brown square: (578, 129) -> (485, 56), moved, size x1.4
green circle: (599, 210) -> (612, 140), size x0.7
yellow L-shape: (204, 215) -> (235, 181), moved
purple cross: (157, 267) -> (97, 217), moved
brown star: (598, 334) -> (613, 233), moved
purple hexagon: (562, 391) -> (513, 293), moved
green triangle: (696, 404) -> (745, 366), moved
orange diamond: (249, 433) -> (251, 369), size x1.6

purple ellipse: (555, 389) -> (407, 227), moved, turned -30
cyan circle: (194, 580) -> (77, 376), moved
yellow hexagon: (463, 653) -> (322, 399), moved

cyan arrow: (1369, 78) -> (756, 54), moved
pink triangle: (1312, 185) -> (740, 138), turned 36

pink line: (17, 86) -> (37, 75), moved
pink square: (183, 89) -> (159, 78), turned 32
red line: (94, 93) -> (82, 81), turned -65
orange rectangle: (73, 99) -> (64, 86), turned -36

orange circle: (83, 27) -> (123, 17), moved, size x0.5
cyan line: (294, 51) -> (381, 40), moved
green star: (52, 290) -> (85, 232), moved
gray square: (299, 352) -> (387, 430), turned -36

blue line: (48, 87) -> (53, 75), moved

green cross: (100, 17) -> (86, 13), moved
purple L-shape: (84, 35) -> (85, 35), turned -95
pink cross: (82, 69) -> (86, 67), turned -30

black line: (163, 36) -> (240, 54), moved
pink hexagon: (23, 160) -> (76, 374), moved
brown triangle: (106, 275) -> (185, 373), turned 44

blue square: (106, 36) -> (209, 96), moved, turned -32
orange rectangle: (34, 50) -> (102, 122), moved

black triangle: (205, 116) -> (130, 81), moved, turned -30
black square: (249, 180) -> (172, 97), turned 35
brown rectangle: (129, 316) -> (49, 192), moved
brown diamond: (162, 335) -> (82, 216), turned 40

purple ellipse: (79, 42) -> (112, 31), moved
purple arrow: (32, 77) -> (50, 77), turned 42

□ □ □ □ □ □ □

Copy, from the material above, each line in which the string "ellipse" occurs.

purple ellipse: (555, 389) -> (407, 227), moved, turned -30
purple ellipse: (79, 42) -> (112, 31), moved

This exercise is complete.